* How to complete this task: Extract from the listing below the stretch from the line that contains "Are white glossy" through the line that contains "Identify the location of furniture", including both of those lines, and reproduce it without alteration.

┌─ The records

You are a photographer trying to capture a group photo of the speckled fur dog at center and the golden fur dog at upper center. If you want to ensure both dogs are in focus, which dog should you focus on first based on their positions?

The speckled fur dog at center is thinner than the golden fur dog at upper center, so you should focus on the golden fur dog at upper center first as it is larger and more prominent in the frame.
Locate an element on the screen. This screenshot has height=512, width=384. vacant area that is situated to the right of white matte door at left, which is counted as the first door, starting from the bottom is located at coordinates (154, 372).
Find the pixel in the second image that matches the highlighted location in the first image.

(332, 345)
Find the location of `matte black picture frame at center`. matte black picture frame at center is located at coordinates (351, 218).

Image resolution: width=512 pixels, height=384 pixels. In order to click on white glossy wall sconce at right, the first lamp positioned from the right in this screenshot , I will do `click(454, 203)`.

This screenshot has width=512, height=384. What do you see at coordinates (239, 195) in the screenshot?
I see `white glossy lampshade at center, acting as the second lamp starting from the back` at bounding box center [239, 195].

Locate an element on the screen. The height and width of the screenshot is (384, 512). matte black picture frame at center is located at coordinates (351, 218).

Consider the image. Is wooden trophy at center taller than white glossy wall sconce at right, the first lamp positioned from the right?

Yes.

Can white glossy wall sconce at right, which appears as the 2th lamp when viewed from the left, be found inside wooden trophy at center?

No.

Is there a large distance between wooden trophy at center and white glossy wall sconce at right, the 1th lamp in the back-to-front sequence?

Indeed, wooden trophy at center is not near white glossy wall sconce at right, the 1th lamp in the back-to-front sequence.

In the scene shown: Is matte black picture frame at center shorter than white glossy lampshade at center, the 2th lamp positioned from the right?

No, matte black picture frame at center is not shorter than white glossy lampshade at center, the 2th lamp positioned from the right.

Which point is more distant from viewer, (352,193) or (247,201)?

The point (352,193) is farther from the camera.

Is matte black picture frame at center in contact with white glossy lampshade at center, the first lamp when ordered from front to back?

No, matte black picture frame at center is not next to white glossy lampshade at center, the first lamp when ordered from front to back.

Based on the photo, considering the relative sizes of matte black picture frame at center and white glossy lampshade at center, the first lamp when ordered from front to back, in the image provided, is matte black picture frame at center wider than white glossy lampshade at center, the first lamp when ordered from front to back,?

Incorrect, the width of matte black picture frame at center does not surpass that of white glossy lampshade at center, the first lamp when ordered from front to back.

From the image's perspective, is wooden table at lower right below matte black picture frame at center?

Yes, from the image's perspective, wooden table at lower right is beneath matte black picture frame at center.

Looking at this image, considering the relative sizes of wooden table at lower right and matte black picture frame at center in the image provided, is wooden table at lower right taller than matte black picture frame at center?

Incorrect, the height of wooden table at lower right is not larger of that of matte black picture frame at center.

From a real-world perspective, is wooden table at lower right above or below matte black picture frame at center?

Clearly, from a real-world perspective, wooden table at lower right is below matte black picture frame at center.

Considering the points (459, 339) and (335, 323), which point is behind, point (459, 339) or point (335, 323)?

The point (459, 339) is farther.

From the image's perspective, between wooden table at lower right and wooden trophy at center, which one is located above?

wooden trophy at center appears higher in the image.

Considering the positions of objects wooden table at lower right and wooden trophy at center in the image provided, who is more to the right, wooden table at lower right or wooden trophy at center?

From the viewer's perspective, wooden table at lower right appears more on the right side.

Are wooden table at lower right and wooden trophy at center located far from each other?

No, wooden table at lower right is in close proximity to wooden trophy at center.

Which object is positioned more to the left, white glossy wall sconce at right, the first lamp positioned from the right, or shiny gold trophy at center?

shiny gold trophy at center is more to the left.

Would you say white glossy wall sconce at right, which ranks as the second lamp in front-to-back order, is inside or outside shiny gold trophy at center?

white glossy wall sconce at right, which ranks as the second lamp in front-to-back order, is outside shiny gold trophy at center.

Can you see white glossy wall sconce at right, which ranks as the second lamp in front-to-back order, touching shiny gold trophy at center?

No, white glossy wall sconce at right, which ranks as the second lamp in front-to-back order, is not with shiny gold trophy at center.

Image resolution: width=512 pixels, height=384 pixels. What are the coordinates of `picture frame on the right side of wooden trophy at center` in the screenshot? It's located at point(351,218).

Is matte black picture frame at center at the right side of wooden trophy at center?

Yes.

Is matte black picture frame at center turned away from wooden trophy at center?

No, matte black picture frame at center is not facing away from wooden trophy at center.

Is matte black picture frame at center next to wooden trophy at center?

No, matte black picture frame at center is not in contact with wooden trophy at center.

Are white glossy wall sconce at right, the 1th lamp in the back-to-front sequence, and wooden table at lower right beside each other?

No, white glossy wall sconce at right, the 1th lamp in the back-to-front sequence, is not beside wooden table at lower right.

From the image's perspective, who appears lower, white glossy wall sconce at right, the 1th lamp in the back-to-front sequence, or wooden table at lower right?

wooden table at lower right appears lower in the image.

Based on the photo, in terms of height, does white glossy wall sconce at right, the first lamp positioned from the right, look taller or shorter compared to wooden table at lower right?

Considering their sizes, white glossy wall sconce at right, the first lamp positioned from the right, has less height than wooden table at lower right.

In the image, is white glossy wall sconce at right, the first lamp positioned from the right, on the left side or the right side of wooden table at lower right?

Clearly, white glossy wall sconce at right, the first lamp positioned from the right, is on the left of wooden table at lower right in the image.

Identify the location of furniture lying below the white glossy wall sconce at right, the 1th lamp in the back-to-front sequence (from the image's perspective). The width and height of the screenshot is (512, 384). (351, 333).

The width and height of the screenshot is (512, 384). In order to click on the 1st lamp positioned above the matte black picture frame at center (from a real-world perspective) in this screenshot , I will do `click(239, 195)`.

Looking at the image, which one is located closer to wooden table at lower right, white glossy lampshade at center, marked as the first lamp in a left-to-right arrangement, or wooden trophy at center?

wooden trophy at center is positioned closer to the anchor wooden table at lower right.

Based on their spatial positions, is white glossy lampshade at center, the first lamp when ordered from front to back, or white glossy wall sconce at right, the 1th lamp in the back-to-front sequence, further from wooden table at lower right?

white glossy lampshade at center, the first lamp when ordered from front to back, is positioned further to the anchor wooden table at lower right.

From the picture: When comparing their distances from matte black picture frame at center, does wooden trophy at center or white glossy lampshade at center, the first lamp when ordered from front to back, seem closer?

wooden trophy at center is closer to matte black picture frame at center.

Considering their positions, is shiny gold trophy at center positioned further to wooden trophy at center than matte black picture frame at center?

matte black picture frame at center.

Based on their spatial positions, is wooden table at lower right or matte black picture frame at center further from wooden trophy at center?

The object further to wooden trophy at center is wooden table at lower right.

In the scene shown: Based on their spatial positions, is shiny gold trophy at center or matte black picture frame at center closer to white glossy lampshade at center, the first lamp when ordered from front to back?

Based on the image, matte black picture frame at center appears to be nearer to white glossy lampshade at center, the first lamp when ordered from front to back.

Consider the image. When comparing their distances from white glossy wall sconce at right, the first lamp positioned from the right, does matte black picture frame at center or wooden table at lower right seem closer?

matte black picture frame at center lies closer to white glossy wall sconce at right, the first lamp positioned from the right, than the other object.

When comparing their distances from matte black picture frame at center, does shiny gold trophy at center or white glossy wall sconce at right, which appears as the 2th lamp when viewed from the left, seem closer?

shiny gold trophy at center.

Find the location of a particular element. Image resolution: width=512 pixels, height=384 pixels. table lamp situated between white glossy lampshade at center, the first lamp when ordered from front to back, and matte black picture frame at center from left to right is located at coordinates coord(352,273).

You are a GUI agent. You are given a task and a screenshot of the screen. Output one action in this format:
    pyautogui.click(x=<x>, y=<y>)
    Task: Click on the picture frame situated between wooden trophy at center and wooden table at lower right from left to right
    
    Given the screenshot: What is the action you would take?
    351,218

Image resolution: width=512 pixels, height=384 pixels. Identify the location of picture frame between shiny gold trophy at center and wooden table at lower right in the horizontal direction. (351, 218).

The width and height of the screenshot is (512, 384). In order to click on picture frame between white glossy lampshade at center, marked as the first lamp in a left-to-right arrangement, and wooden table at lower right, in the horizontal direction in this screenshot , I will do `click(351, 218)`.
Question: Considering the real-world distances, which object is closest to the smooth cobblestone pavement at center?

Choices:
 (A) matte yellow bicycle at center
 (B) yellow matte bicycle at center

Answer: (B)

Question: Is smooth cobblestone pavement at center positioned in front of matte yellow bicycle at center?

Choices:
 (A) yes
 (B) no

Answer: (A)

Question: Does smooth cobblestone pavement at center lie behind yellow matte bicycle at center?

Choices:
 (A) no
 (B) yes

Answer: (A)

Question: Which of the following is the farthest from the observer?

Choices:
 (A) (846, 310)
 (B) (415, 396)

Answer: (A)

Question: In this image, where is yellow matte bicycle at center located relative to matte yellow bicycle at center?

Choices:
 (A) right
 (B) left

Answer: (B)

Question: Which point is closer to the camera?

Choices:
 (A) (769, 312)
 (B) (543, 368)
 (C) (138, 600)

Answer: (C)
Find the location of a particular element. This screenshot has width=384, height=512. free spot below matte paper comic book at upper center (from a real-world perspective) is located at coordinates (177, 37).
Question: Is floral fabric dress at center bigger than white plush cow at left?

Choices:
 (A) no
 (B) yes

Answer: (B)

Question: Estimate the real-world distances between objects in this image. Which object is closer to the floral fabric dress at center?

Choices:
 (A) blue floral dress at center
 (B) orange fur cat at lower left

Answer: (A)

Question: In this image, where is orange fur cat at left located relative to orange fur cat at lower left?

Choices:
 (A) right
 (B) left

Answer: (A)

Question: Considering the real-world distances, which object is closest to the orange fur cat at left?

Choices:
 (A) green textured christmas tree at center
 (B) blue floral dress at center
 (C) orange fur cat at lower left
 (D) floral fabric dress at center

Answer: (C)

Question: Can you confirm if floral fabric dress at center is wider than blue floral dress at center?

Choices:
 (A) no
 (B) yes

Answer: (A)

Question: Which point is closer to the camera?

└─

* Expected output:
Are white glossy wall sconce at right, the 1th lamp in the back-to-front sequence, and wooden table at lower right beside each other?

No, white glossy wall sconce at right, the 1th lamp in the back-to-front sequence, is not beside wooden table at lower right.

From the image's perspective, who appears lower, white glossy wall sconce at right, the 1th lamp in the back-to-front sequence, or wooden table at lower right?

wooden table at lower right appears lower in the image.

Based on the photo, in terms of height, does white glossy wall sconce at right, the first lamp positioned from the right, look taller or shorter compared to wooden table at lower right?

Considering their sizes, white glossy wall sconce at right, the first lamp positioned from the right, has less height than wooden table at lower right.

In the image, is white glossy wall sconce at right, the first lamp positioned from the right, on the left side or the right side of wooden table at lower right?

Clearly, white glossy wall sconce at right, the first lamp positioned from the right, is on the left of wooden table at lower right in the image.

Identify the location of furniture lying below the white glossy wall sconce at right, the 1th lamp in the back-to-front sequence (from the image's perspective). The width and height of the screenshot is (512, 384). (351, 333).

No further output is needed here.